§ **YOUR OBJECTIVE**
Could you please retype the records exactly, minus their pictures?
>>>>
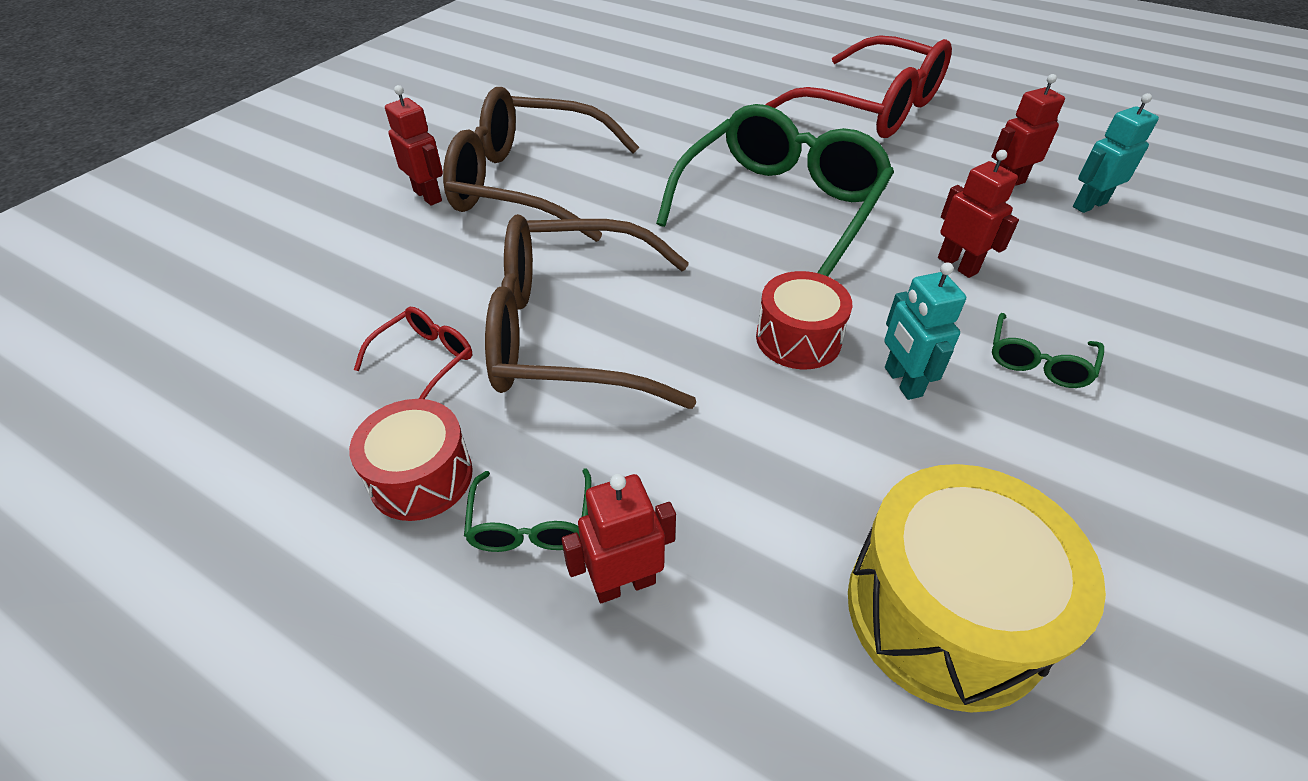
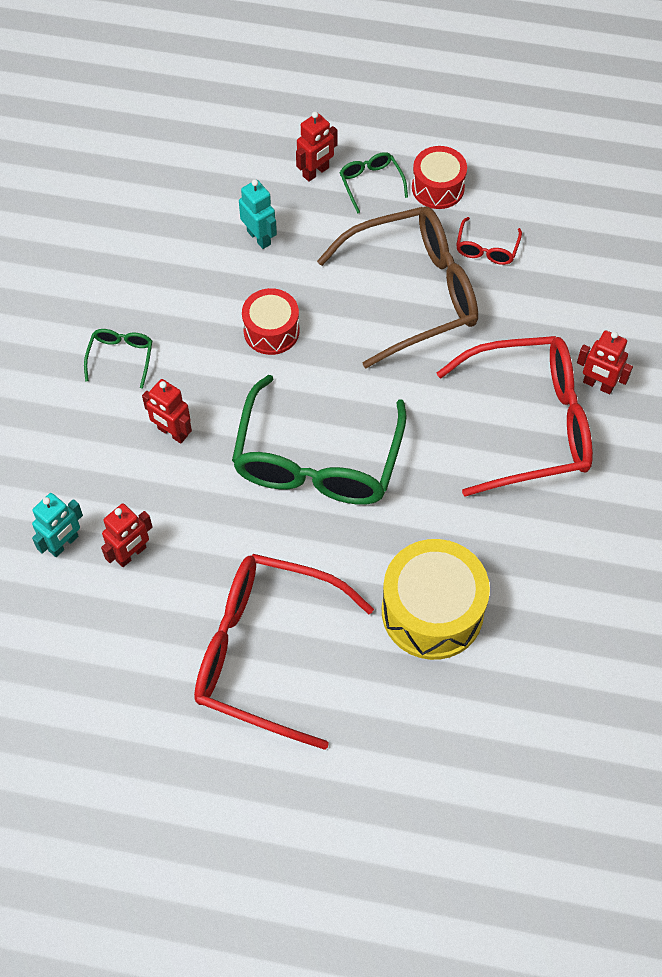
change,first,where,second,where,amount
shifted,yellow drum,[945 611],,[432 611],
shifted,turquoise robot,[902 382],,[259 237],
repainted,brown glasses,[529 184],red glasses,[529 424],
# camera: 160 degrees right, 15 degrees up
<<<<
§ **RESULT OF THE EXERCISE**
change,first,where,second,where,amount
shifted,yellow drum,[945 611],,[432 611],
shifted,turquoise robot,[902 382],,[259 237],
repainted,brown glasses,[529 184],red glasses,[529 424],
# camera: 160 degrees right, 15 degrees up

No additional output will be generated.